YOUR ASSIGNMENT:
Give every line from the entries that contains "diode".

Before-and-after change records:

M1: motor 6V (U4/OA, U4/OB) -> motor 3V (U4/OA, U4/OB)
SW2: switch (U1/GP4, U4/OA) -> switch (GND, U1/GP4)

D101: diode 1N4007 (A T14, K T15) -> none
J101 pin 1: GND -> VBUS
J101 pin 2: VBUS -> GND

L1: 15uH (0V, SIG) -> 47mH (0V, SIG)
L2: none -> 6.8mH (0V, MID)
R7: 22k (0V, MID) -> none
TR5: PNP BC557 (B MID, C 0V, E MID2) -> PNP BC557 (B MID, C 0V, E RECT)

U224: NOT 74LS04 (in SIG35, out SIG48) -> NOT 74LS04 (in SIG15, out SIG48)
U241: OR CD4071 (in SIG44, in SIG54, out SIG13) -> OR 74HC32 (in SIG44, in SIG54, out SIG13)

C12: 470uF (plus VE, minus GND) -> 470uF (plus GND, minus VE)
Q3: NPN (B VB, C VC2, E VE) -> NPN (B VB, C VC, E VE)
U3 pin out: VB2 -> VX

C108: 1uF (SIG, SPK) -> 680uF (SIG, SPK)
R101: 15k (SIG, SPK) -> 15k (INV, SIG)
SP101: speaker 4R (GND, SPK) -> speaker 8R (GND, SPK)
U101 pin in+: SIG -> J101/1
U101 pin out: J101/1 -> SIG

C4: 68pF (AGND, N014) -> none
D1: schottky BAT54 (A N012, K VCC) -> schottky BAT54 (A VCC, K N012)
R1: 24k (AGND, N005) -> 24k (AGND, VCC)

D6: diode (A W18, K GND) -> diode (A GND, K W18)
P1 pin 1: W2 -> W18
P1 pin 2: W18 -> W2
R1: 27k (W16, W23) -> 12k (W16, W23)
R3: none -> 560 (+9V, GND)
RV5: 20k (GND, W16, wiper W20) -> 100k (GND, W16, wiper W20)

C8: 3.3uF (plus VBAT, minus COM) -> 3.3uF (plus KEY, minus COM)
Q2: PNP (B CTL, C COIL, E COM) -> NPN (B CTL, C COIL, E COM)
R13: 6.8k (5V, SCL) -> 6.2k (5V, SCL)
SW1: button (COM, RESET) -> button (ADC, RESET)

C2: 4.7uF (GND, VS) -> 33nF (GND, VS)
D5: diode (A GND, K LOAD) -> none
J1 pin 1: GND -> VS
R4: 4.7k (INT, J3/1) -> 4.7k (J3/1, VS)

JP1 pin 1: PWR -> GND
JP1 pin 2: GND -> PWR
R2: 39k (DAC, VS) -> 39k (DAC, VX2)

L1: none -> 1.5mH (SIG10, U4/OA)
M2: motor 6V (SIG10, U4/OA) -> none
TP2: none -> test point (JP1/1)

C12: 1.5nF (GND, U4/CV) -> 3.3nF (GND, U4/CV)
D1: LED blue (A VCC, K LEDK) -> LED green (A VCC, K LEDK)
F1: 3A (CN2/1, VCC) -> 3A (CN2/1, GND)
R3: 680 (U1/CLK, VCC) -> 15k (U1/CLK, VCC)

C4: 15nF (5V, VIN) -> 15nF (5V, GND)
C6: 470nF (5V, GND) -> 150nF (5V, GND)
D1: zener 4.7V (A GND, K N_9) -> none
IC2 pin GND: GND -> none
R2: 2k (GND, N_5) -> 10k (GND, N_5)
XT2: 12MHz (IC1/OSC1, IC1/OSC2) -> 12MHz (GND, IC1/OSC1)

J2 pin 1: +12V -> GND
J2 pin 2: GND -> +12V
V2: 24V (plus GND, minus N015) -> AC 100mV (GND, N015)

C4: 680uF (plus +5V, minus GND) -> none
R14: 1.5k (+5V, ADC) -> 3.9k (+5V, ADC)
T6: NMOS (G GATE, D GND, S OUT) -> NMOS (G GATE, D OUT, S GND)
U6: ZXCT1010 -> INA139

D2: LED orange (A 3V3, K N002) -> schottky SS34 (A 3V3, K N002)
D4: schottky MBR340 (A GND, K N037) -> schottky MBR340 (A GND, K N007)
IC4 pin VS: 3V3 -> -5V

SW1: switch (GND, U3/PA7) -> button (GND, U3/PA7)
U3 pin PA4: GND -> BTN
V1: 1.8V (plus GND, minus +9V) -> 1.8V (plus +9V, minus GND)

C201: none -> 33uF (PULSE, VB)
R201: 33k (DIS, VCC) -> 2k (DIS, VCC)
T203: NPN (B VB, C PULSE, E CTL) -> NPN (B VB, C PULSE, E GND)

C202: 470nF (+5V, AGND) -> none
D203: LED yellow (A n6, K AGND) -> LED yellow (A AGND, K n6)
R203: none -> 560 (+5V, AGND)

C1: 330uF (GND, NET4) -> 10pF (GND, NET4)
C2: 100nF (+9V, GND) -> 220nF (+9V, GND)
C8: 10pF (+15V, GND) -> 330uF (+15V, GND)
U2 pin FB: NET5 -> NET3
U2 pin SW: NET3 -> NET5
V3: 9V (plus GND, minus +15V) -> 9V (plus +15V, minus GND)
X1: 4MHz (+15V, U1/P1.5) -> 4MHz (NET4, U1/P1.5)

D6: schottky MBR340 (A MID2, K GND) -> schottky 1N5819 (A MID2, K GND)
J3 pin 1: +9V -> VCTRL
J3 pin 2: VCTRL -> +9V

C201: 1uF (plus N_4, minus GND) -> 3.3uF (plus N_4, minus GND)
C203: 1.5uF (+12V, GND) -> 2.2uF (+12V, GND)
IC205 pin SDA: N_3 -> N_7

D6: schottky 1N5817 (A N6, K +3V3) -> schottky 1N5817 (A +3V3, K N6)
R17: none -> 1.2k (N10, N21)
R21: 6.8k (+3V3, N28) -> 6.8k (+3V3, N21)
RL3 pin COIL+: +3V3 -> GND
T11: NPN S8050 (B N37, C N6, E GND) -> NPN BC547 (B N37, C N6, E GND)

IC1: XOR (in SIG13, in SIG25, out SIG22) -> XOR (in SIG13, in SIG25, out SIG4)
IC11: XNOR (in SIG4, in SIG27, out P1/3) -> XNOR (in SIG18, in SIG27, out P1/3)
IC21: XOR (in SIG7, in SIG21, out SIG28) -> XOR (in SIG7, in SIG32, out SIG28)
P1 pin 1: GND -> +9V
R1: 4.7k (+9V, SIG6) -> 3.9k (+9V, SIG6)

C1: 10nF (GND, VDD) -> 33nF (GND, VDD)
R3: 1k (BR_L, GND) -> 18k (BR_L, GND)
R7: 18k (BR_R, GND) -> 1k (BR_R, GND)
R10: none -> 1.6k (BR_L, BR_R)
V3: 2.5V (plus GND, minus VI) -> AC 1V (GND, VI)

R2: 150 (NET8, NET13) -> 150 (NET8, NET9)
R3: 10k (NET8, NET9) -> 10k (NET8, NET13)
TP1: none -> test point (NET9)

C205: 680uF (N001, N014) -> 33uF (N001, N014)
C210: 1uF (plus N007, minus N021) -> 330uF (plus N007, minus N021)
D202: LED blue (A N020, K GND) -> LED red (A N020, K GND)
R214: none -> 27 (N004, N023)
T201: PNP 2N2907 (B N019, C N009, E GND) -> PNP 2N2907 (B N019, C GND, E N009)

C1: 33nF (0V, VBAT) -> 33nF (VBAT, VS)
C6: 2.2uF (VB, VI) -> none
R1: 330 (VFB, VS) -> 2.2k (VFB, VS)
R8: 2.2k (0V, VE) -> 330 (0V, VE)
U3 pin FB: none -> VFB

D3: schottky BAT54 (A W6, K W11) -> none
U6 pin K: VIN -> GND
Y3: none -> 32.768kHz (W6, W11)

ANSWER TO THE PROBLEM:
D101: diode 1N4007 (A T14, K T15) -> none
D6: diode (A W18, K GND) -> diode (A GND, K W18)
D5: diode (A GND, K LOAD) -> none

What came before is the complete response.